-- PROBLEM STATEMENT --
Every record must appear in your reply exactly as written.

[Version difference data]

______________________________

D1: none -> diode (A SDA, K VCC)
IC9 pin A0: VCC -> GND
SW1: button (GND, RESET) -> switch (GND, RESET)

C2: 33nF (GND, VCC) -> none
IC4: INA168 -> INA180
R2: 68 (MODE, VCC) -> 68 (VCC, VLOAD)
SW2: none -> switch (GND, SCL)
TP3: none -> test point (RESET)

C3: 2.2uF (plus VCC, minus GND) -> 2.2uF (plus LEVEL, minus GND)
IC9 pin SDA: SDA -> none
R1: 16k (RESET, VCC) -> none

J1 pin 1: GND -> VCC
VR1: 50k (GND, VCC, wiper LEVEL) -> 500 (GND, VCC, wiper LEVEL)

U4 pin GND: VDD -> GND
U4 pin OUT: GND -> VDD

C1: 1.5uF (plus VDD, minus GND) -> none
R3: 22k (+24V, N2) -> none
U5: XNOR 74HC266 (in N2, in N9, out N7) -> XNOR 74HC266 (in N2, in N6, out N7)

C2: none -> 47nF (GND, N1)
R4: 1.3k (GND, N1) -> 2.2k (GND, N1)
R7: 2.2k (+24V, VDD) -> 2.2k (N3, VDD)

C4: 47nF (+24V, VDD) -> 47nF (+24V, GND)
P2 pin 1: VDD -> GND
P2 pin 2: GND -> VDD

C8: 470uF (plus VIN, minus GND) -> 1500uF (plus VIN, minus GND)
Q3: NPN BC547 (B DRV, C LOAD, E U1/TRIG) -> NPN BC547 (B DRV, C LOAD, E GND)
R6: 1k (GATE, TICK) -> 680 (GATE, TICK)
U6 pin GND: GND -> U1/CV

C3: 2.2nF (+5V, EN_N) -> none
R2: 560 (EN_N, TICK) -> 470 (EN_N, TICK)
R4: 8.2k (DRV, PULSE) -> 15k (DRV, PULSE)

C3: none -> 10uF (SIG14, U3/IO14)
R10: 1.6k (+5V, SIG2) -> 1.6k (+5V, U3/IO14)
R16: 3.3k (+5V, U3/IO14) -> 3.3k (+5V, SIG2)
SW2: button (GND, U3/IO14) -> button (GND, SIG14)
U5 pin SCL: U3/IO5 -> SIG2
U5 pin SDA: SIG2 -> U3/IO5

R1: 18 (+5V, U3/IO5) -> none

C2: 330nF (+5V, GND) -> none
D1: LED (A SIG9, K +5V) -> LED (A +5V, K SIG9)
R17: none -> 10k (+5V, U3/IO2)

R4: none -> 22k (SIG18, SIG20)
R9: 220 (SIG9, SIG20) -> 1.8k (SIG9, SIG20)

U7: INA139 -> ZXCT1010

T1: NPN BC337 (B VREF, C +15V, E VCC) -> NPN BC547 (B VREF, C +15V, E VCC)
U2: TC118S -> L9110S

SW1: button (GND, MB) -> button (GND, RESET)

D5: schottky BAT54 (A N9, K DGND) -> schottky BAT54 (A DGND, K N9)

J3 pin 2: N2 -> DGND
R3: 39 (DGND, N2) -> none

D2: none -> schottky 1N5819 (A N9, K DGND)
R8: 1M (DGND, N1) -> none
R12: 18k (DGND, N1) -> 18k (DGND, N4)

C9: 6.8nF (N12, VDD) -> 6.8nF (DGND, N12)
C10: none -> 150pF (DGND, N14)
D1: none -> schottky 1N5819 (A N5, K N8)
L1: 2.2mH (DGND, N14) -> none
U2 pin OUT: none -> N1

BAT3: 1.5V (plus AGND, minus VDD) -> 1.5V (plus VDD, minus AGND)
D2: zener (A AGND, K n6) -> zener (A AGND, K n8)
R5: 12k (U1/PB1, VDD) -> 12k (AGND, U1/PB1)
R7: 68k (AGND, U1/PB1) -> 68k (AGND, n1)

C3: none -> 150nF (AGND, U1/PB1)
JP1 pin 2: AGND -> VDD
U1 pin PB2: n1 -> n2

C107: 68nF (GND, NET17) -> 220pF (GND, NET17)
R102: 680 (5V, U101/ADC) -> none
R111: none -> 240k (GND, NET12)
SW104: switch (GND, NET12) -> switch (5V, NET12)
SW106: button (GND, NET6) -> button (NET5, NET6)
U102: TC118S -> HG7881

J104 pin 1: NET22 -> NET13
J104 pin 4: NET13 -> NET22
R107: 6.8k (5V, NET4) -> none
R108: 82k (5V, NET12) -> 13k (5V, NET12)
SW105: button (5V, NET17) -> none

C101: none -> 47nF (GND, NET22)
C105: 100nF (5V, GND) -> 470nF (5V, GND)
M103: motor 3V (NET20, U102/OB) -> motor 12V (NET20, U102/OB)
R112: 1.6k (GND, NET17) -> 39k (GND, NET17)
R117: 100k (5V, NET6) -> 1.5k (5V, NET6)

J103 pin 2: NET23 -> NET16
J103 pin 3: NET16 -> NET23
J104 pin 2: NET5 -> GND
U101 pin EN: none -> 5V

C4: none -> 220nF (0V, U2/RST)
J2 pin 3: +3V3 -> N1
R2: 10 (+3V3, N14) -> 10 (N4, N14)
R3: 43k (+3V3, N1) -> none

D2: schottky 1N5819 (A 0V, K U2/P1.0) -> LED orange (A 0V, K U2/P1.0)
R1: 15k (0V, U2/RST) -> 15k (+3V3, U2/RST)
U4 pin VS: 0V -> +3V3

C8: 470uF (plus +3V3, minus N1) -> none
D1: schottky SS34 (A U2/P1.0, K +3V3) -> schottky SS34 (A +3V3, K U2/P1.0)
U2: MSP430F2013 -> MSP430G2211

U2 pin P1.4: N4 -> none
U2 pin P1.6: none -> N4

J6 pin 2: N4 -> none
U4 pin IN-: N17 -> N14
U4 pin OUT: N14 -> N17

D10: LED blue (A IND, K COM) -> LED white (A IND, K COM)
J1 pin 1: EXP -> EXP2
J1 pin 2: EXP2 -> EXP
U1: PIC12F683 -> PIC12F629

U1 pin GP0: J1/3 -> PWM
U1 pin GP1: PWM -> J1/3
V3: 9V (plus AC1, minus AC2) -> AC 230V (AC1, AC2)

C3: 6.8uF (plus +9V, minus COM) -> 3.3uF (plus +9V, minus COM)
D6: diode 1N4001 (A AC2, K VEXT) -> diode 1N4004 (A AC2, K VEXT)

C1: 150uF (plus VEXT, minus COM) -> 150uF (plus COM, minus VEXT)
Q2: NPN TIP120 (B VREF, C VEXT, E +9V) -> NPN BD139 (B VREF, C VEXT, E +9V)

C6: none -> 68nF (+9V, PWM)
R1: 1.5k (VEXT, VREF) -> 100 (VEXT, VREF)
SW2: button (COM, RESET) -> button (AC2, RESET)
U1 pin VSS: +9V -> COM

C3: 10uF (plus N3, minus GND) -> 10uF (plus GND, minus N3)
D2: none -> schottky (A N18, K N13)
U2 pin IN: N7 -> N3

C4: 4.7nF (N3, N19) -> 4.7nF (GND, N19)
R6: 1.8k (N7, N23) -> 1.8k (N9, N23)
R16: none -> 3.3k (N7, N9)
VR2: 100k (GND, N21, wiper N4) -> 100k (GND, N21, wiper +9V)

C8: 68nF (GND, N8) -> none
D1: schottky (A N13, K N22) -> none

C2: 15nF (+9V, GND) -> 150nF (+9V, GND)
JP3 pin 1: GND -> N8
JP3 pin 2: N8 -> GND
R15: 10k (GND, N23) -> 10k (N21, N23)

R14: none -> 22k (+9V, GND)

______________________________

-- COMPLETED EXERCISE --
D1: none -> diode (A SDA, K VCC)
IC9 pin A0: VCC -> GND
SW1: button (GND, RESET) -> switch (GND, RESET)

C2: 33nF (GND, VCC) -> none
IC4: INA168 -> INA180
R2: 68 (MODE, VCC) -> 68 (VCC, VLOAD)
SW2: none -> switch (GND, SCL)
TP3: none -> test point (RESET)

C3: 2.2uF (plus VCC, minus GND) -> 2.2uF (plus LEVEL, minus GND)
IC9 pin SDA: SDA -> none
R1: 16k (RESET, VCC) -> none

J1 pin 1: GND -> VCC
VR1: 50k (GND, VCC, wiper LEVEL) -> 500 (GND, VCC, wiper LEVEL)

U4 pin GND: VDD -> GND
U4 pin OUT: GND -> VDD

C1: 1.5uF (plus VDD, minus GND) -> none
R3: 22k (+24V, N2) -> none
U5: XNOR 74HC266 (in N2, in N9, out N7) -> XNOR 74HC266 (in N2, in N6, out N7)

C2: none -> 47nF (GND, N1)
R4: 1.3k (GND, N1) -> 2.2k (GND, N1)
R7: 2.2k (+24V, VDD) -> 2.2k (N3, VDD)

C4: 47nF (+24V, VDD) -> 47nF (+24V, GND)
P2 pin 1: VDD -> GND
P2 pin 2: GND -> VDD

C8: 470uF (plus VIN, minus GND) -> 1500uF (plus VIN, minus GND)
Q3: NPN BC547 (B DRV, C LOAD, E U1/TRIG) -> NPN BC547 (B DRV, C LOAD, E GND)
R6: 1k (GATE, TICK) -> 680 (GATE, TICK)
U6 pin GND: GND -> U1/CV

C3: 2.2nF (+5V, EN_N) -> none
R2: 560 (EN_N, TICK) -> 470 (EN_N, TICK)
R4: 8.2k (DRV, PULSE) -> 15k (DRV, PULSE)

C3: none -> 10uF (SIG14, U3/IO14)
R10: 1.6k (+5V, SIG2) -> 1.6k (+5V, U3/IO14)
R16: 3.3k (+5V, U3/IO14) -> 3.3k (+5V, SIG2)
SW2: button (GND, U3/IO14) -> button (GND, SIG14)
U5 pin SCL: U3/IO5 -> SIG2
U5 pin SDA: SIG2 -> U3/IO5

R1: 18 (+5V, U3/IO5) -> none

C2: 330nF (+5V, GND) -> none
D1: LED (A SIG9, K +5V) -> LED (A +5V, K SIG9)
R17: none -> 10k (+5V, U3/IO2)

R4: none -> 22k (SIG18, SIG20)
R9: 220 (SIG9, SIG20) -> 1.8k (SIG9, SIG20)

U7: INA139 -> ZXCT1010

T1: NPN BC337 (B VREF, C +15V, E VCC) -> NPN BC547 (B VREF, C +15V, E VCC)
U2: TC118S -> L9110S

SW1: button (GND, MB) -> button (GND, RESET)

D5: schottky BAT54 (A N9, K DGND) -> schottky BAT54 (A DGND, K N9)

J3 pin 2: N2 -> DGND
R3: 39 (DGND, N2) -> none

D2: none -> schottky 1N5819 (A N9, K DGND)
R8: 1M (DGND, N1) -> none
R12: 18k (DGND, N1) -> 18k (DGND, N4)

C9: 6.8nF (N12, VDD) -> 6.8nF (DGND, N12)
C10: none -> 150pF (DGND, N14)
D1: none -> schottky 1N5819 (A N5, K N8)
L1: 2.2mH (DGND, N14) -> none
U2 pin OUT: none -> N1

BAT3: 1.5V (plus AGND, minus VDD) -> 1.5V (plus VDD, minus AGND)
D2: zener (A AGND, K n6) -> zener (A AGND, K n8)
R5: 12k (U1/PB1, VDD) -> 12k (AGND, U1/PB1)
R7: 68k (AGND, U1/PB1) -> 68k (AGND, n1)

C3: none -> 150nF (AGND, U1/PB1)
JP1 pin 2: AGND -> VDD
U1 pin PB2: n1 -> n2

C107: 68nF (GND, NET17) -> 220pF (GND, NET17)
R102: 680 (5V, U101/ADC) -> none
R111: none -> 240k (GND, NET12)
SW104: switch (GND, NET12) -> switch (5V, NET12)
SW106: button (GND, NET6) -> button (NET5, NET6)
U102: TC118S -> HG7881

J104 pin 1: NET22 -> NET13
J104 pin 4: NET13 -> NET22
R107: 6.8k (5V, NET4) -> none
R108: 82k (5V, NET12) -> 13k (5V, NET12)
SW105: button (5V, NET17) -> none

C101: none -> 47nF (GND, NET22)
C105: 100nF (5V, GND) -> 470nF (5V, GND)
M103: motor 3V (NET20, U102/OB) -> motor 12V (NET20, U102/OB)
R112: 1.6k (GND, NET17) -> 39k (GND, NET17)
R117: 100k (5V, NET6) -> 1.5k (5V, NET6)

J103 pin 2: NET23 -> NET16
J103 pin 3: NET16 -> NET23
J104 pin 2: NET5 -> GND
U101 pin EN: none -> 5V

C4: none -> 220nF (0V, U2/RST)
J2 pin 3: +3V3 -> N1
R2: 10 (+3V3, N14) -> 10 (N4, N14)
R3: 43k (+3V3, N1) -> none

D2: schottky 1N5819 (A 0V, K U2/P1.0) -> LED orange (A 0V, K U2/P1.0)
R1: 15k (0V, U2/RST) -> 15k (+3V3, U2/RST)
U4 pin VS: 0V -> +3V3

C8: 470uF (plus +3V3, minus N1) -> none
D1: schottky SS34 (A U2/P1.0, K +3V3) -> schottky SS34 (A +3V3, K U2/P1.0)
U2: MSP430F2013 -> MSP430G2211

U2 pin P1.4: N4 -> none
U2 pin P1.6: none -> N4

J6 pin 2: N4 -> none
U4 pin IN-: N17 -> N14
U4 pin OUT: N14 -> N17

D10: LED blue (A IND, K COM) -> LED white (A IND, K COM)
J1 pin 1: EXP -> EXP2
J1 pin 2: EXP2 -> EXP
U1: PIC12F683 -> PIC12F629

U1 pin GP0: J1/3 -> PWM
U1 pin GP1: PWM -> J1/3
V3: 9V (plus AC1, minus AC2) -> AC 230V (AC1, AC2)

C3: 6.8uF (plus +9V, minus COM) -> 3.3uF (plus +9V, minus COM)
D6: diode 1N4001 (A AC2, K VEXT) -> diode 1N4004 (A AC2, K VEXT)

C1: 150uF (plus VEXT, minus COM) -> 150uF (plus COM, minus VEXT)
Q2: NPN TIP120 (B VREF, C VEXT, E +9V) -> NPN BD139 (B VREF, C VEXT, E +9V)

C6: none -> 68nF (+9V, PWM)
R1: 1.5k (VEXT, VREF) -> 100 (VEXT, VREF)
SW2: button (COM, RESET) -> button (AC2, RESET)
U1 pin VSS: +9V -> COM

C3: 10uF (plus N3, minus GND) -> 10uF (plus GND, minus N3)
D2: none -> schottky (A N18, K N13)
U2 pin IN: N7 -> N3

C4: 4.7nF (N3, N19) -> 4.7nF (GND, N19)
R6: 1.8k (N7, N23) -> 1.8k (N9, N23)
R16: none -> 3.3k (N7, N9)
VR2: 100k (GND, N21, wiper N4) -> 100k (GND, N21, wiper +9V)

C8: 68nF (GND, N8) -> none
D1: schottky (A N13, K N22) -> none

C2: 15nF (+9V, GND) -> 150nF (+9V, GND)
JP3 pin 1: GND -> N8
JP3 pin 2: N8 -> GND
R15: 10k (GND, N23) -> 10k (N21, N23)

R14: none -> 22k (+9V, GND)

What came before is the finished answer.